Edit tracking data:
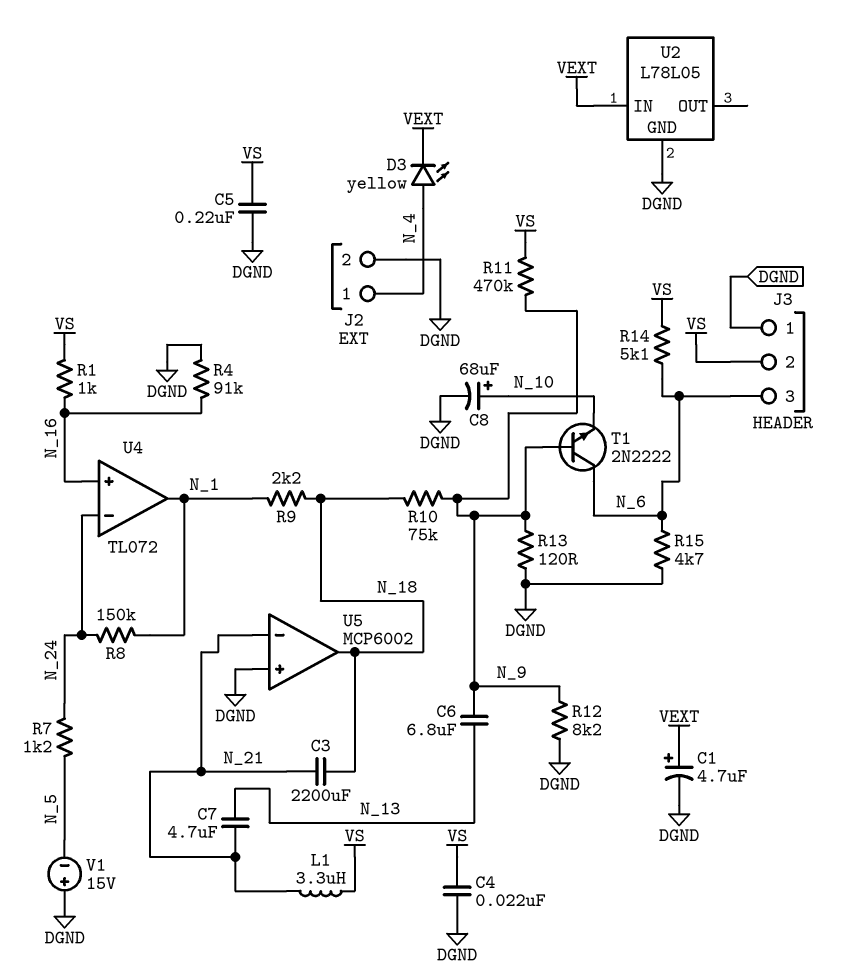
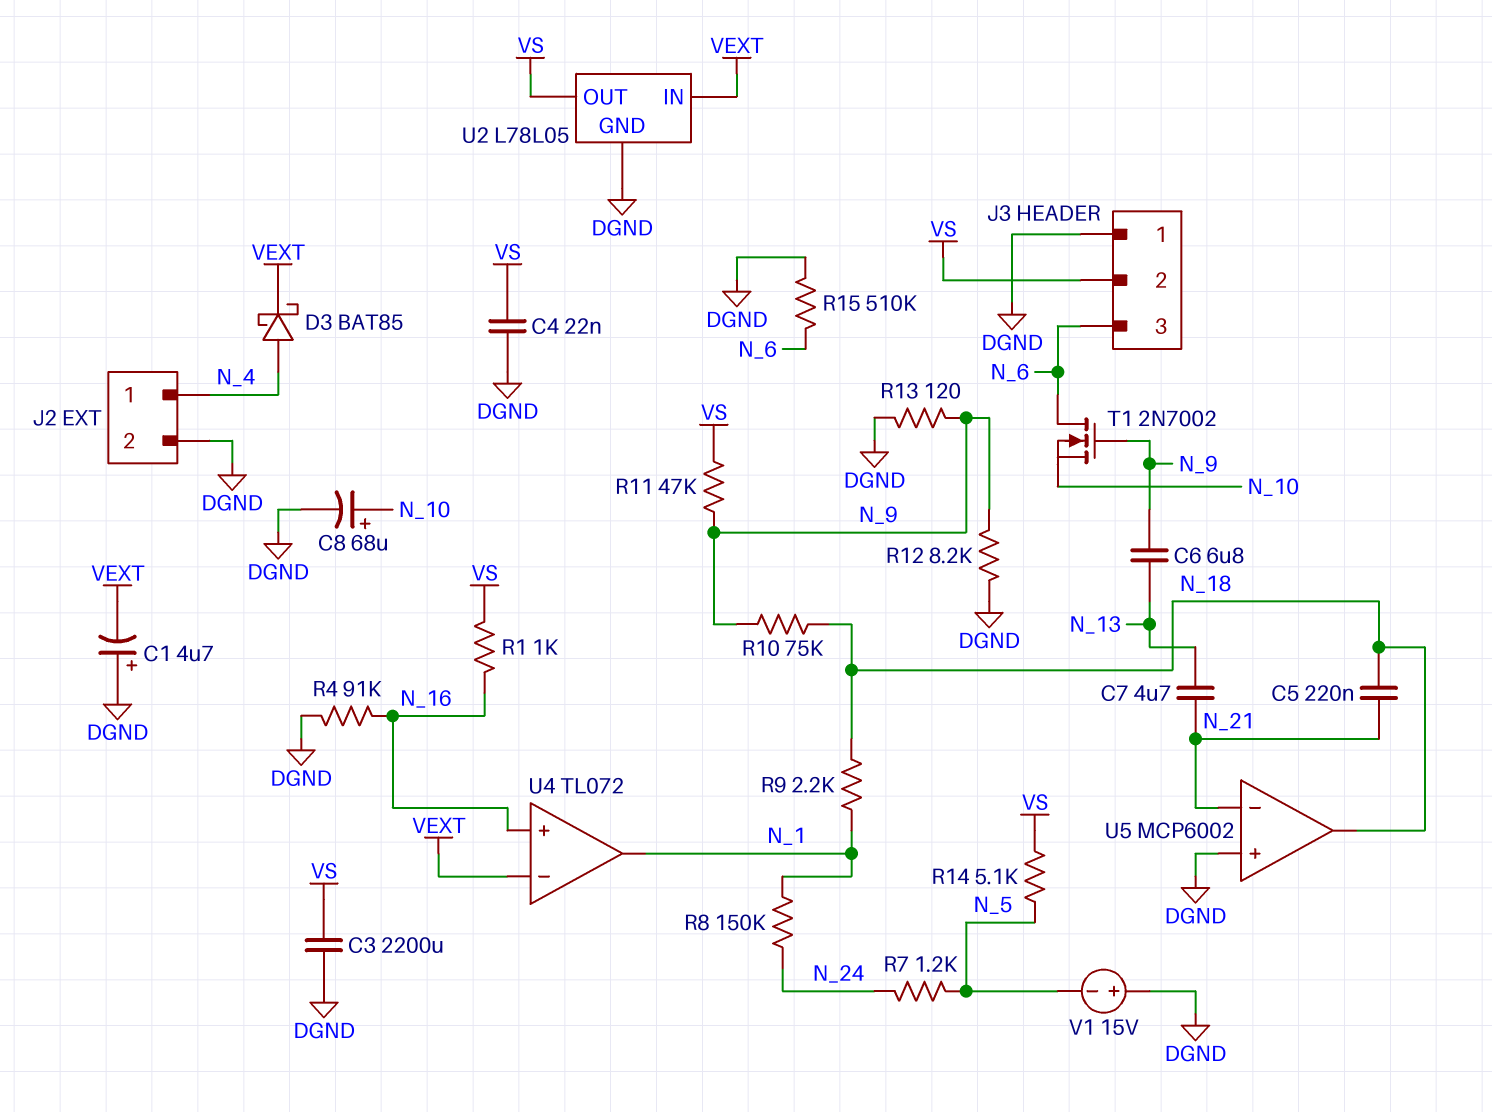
C1: 4.7uF (plus VEXT, minus DGND) -> 4.7uF (plus DGND, minus VEXT)
C3: 2200uF (N_18, N_21) -> 2200uF (DGND, VS)
C5: 220nF (DGND, VS) -> 220nF (N_18, N_21)
D3: LED yellow (A N_4, K VEXT) -> schottky BAT85 (A N_4, K VEXT)
L1: 3.3uH (N_21, VS) -> none
R11: 470k (N_9, VS) -> 47k (N_9, VS)
R14: 5.1k (N_6, VS) -> 5.1k (N_5, VS)
R15: 4.7k (DGND, N_6) -> 510k (DGND, N_6)
T1: NPN 2N2222 (B N_9, C N_6, E N_10) -> NMOS 2N7002 (G N_9, D N_6, S N_10)
U2 pin OUT: none -> VS
U4 pin in-: N_24 -> VEXT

• [EXERCISE]: What belongs in the answer is each line above, reproduced exactly, and no picture.

• [PROBLEM SOLUTION]:
C1: 4.7uF (plus VEXT, minus DGND) -> 4.7uF (plus DGND, minus VEXT)
C3: 2200uF (N_18, N_21) -> 2200uF (DGND, VS)
C5: 220nF (DGND, VS) -> 220nF (N_18, N_21)
D3: LED yellow (A N_4, K VEXT) -> schottky BAT85 (A N_4, K VEXT)
L1: 3.3uH (N_21, VS) -> none
R11: 470k (N_9, VS) -> 47k (N_9, VS)
R14: 5.1k (N_6, VS) -> 5.1k (N_5, VS)
R15: 4.7k (DGND, N_6) -> 510k (DGND, N_6)
T1: NPN 2N2222 (B N_9, C N_6, E N_10) -> NMOS 2N7002 (G N_9, D N_6, S N_10)
U2 pin OUT: none -> VS
U4 pin in-: N_24 -> VEXT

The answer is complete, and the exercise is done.